:: Extracted information ::

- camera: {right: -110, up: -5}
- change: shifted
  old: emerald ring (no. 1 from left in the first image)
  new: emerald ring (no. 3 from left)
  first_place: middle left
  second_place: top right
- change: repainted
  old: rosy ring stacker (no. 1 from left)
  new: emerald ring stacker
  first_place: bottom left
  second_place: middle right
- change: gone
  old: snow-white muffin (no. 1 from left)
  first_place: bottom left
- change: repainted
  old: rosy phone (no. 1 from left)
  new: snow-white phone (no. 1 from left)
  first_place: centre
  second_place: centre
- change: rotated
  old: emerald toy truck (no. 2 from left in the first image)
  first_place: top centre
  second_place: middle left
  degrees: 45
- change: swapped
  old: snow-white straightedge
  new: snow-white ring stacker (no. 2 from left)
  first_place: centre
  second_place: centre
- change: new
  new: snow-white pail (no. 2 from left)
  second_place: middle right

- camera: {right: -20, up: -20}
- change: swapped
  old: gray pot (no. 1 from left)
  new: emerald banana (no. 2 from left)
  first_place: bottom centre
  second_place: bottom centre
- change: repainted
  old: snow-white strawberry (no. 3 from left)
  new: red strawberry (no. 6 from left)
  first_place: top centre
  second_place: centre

:::
:: Extracted information ::

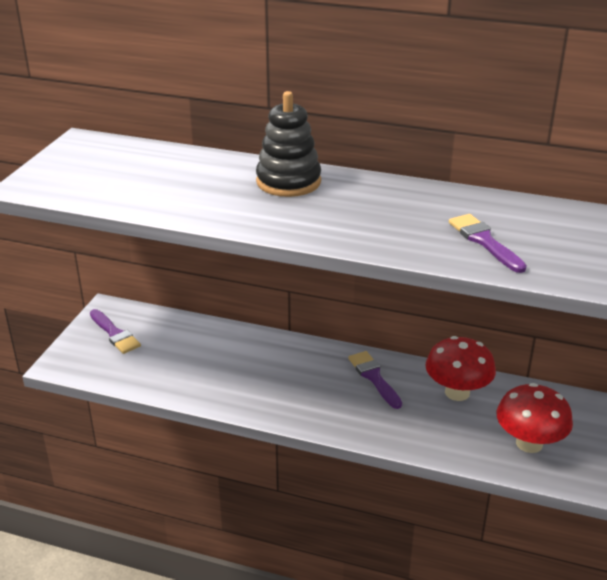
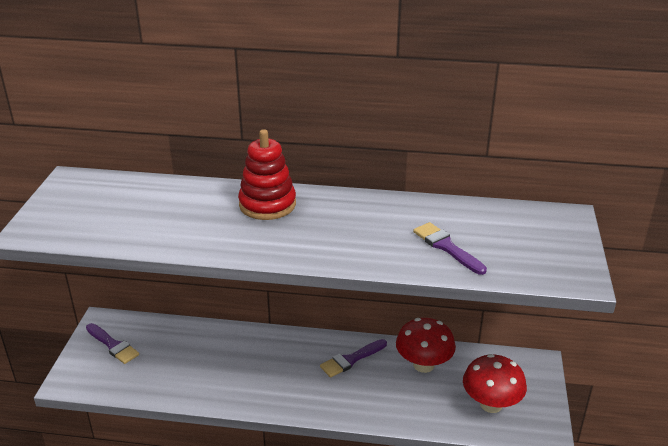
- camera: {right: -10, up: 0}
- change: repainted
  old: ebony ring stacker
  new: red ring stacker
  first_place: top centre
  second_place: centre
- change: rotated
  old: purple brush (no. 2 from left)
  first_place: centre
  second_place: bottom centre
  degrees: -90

:::

» About this task:
Count each line of the data where the word "rosy" appears, then reply with the total only.

» Response:
2